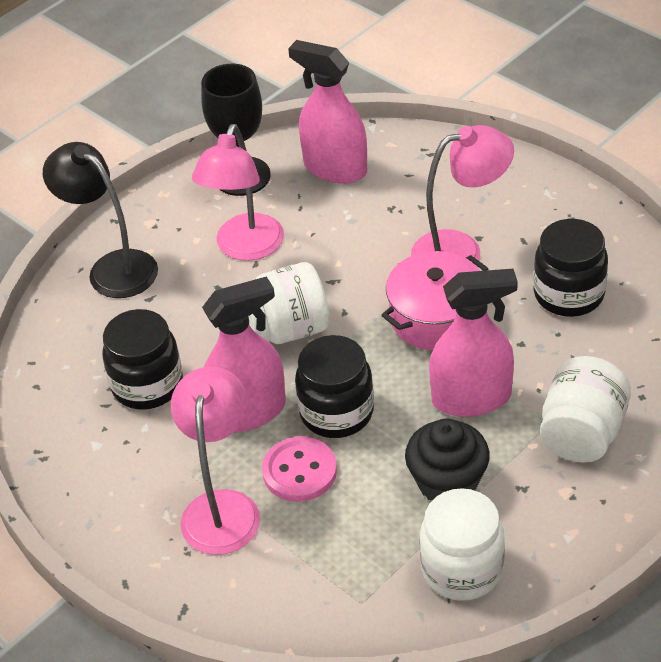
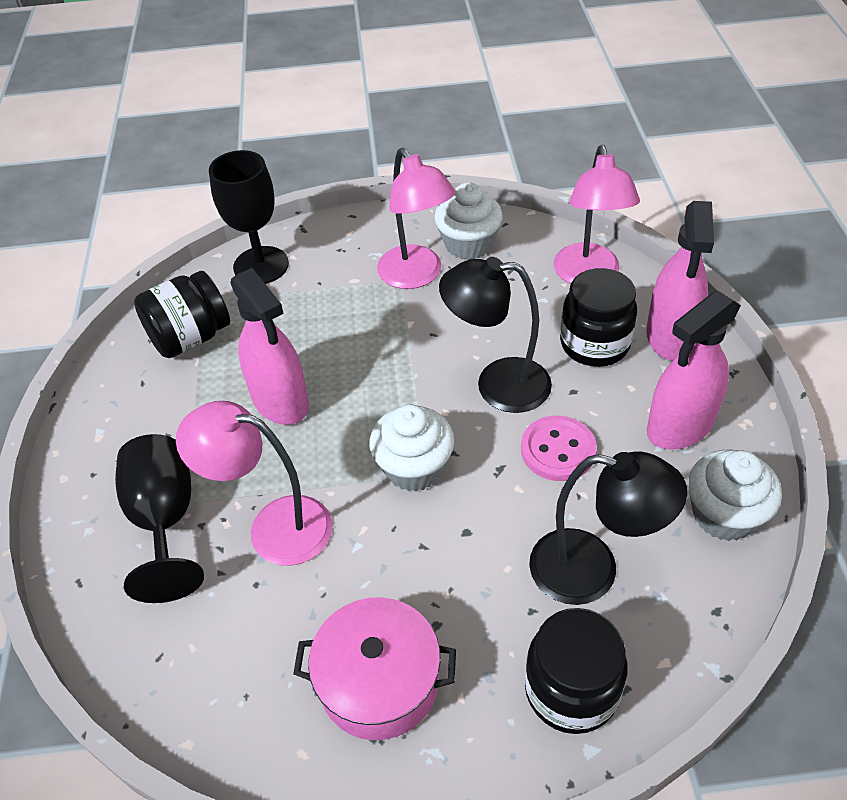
black cupcake: 1 -> 0
black goblet: 1 -> 2
black lamp: 1 -> 2
white cupcake: 0 -> 3
white jar: 3 -> 0

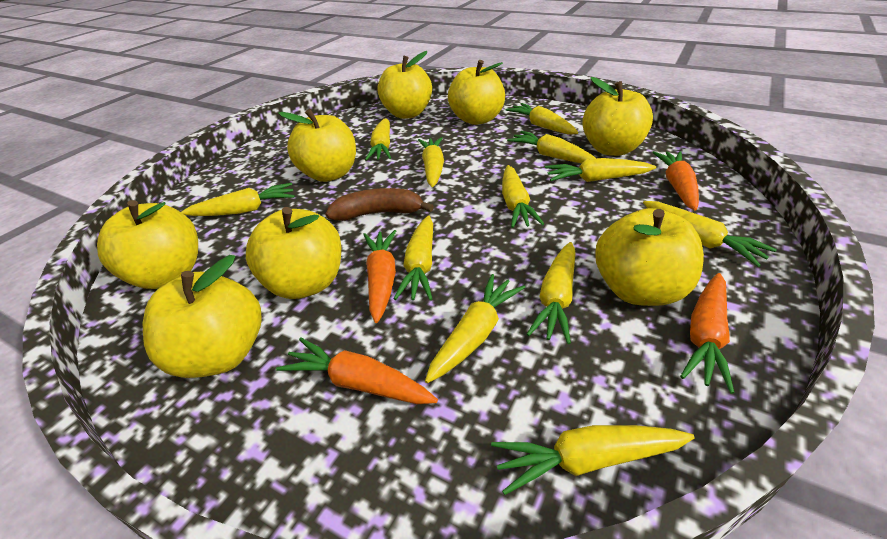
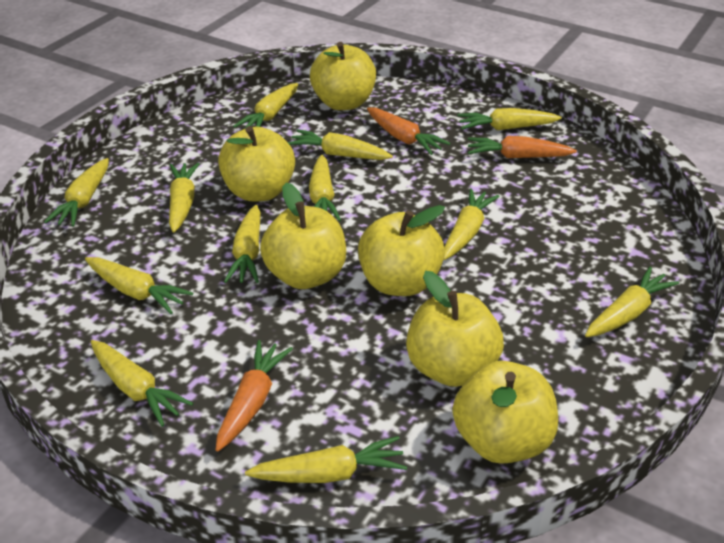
brown banana: 1 -> 0
orange carrot: 4 -> 3
yellow apple: 8 -> 6

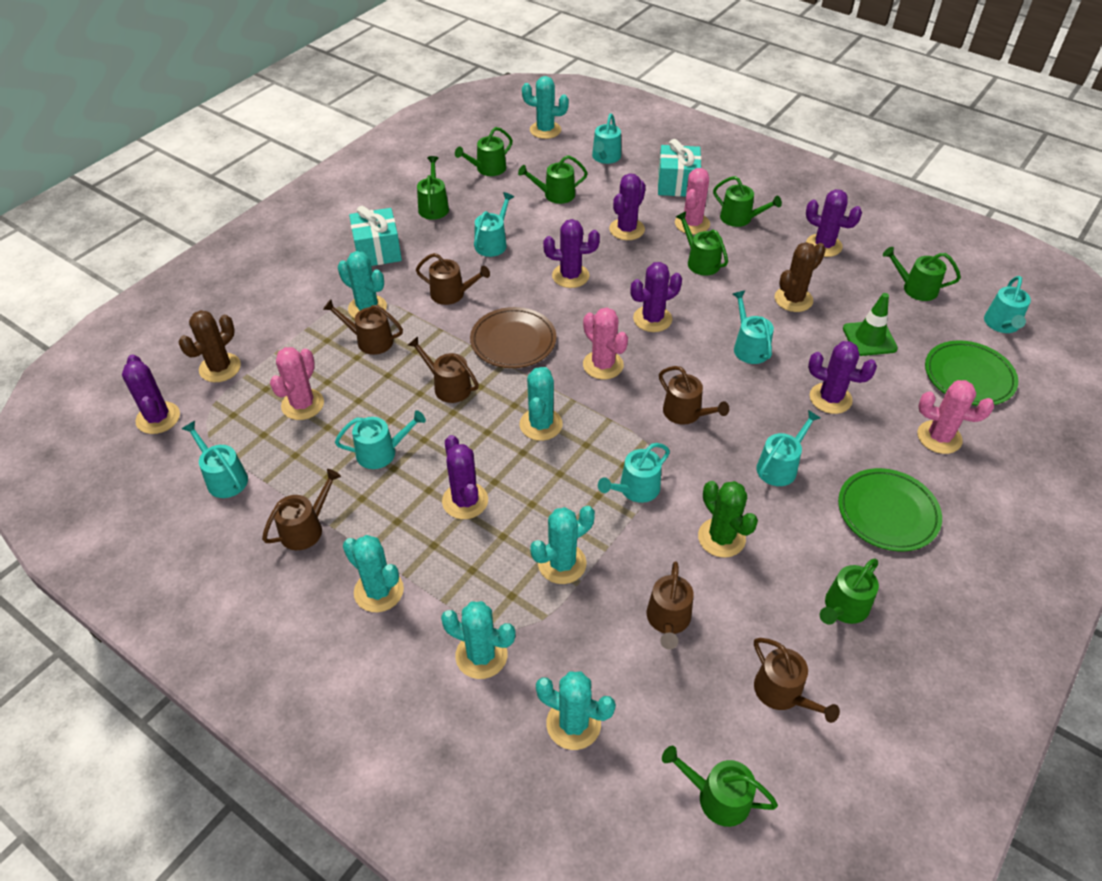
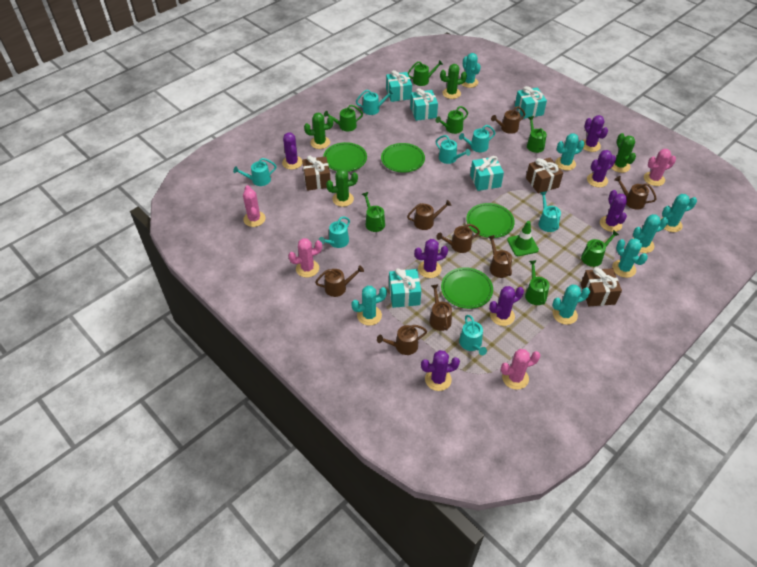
brown cactus: 2 -> 0
brown gift: 0 -> 3
brown plate: 1 -> 0
brown watering can: 7 -> 8
green cactus: 1 -> 4
green plate: 2 -> 4
green watering can: 8 -> 7
turquoise gift: 2 -> 5
turquoise watering can: 8 -> 7

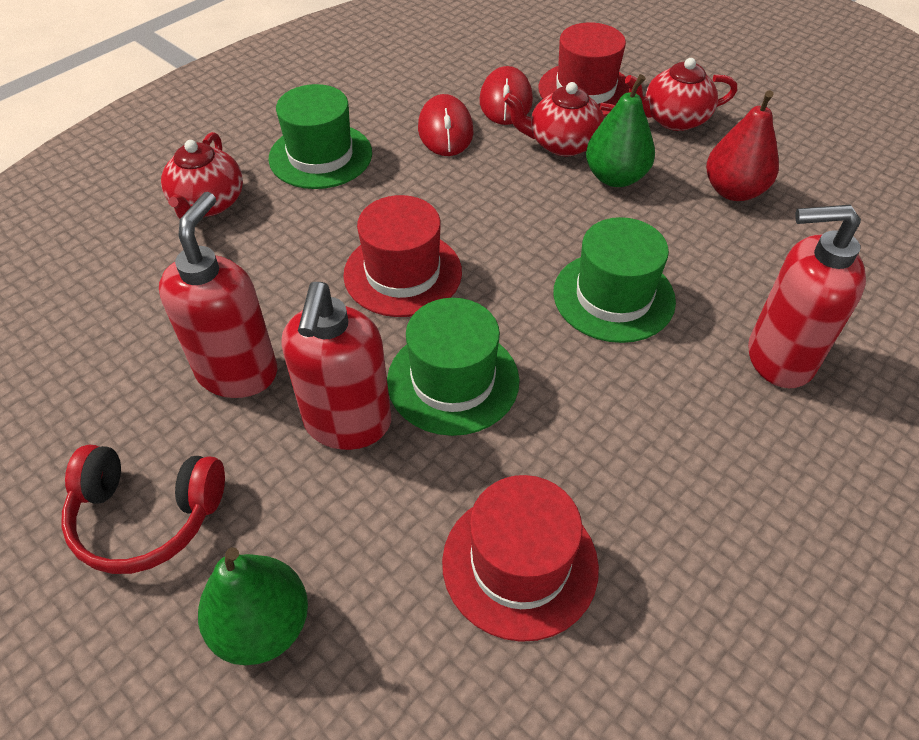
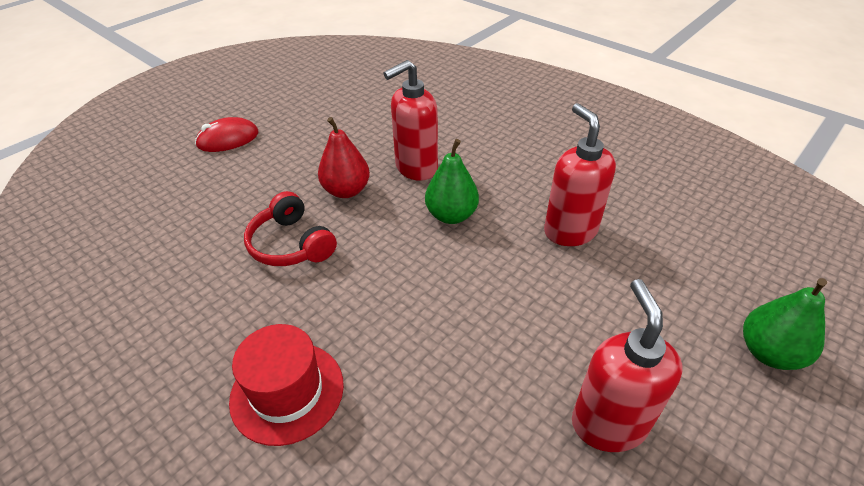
green hat: 3 -> 0
red hat: 3 -> 1
red mouse: 2 -> 1
red teapot: 3 -> 0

TASK DIRECTIONS:
Only the lines from the first line of the data above through the line with "brown watering can: 7 -> 8" should appear in the answer, retyped exactly, with every picture left out.

RESULT:
black cupcake: 1 -> 0
black goblet: 1 -> 2
black lamp: 1 -> 2
white cupcake: 0 -> 3
white jar: 3 -> 0

brown banana: 1 -> 0
orange carrot: 4 -> 3
yellow apple: 8 -> 6

brown cactus: 2 -> 0
brown gift: 0 -> 3
brown plate: 1 -> 0
brown watering can: 7 -> 8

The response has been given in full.